(Data excerpts Opens)

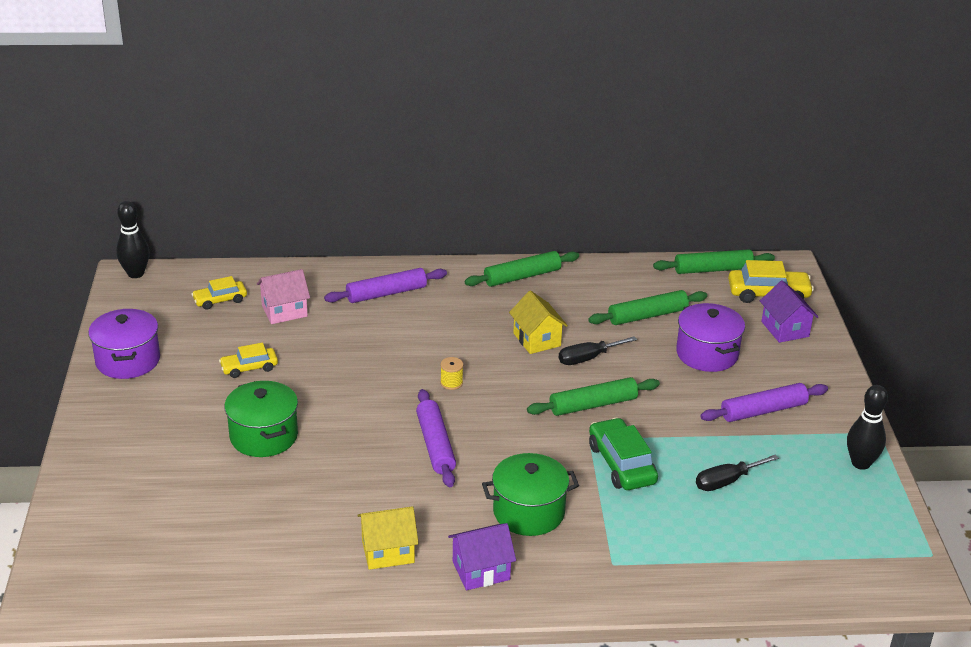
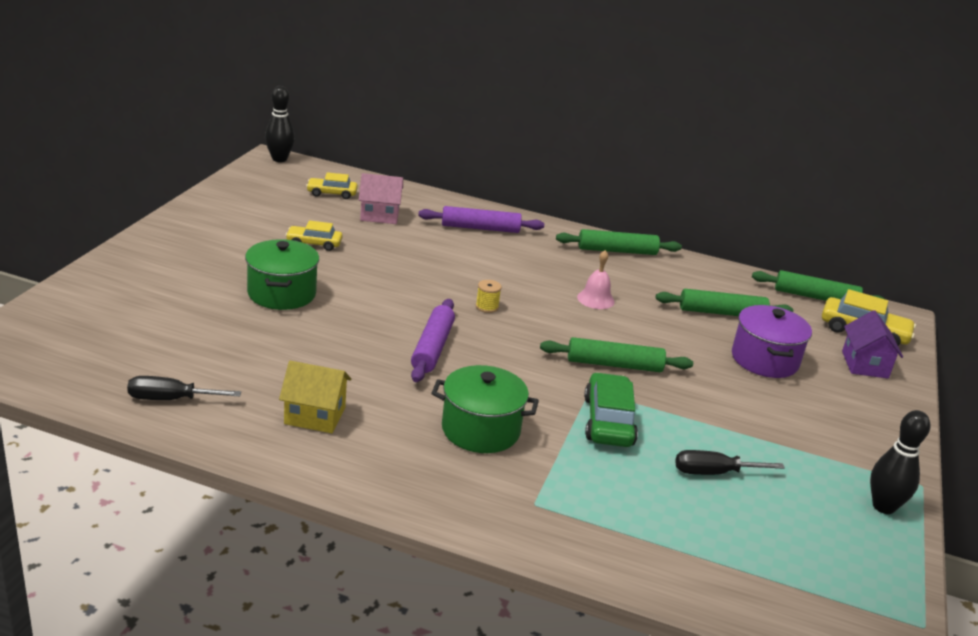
camera: 20 degrees right, 5 degrees down
(128, 360) = (218, 210): purple pot -> none
(481, 570) = (392, 462): purple house -> none
(537, 339) = (595, 299): yellow house -> pink bell
(588, 358) = (636, 327): black screwdriver -> black screwdriver (170, 399)
(763, 411) = (796, 424): purple rolling pin -> none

(Data excerpts Closes)

#### [What you are asked to do]
Return exactly the lines from the one containing "(588, 358) = (636, 327): black" to the last line of the data, and nothing more.

#### [Answer to this exercise]
(588, 358) = (636, 327): black screwdriver -> black screwdriver (170, 399)
(763, 411) = (796, 424): purple rolling pin -> none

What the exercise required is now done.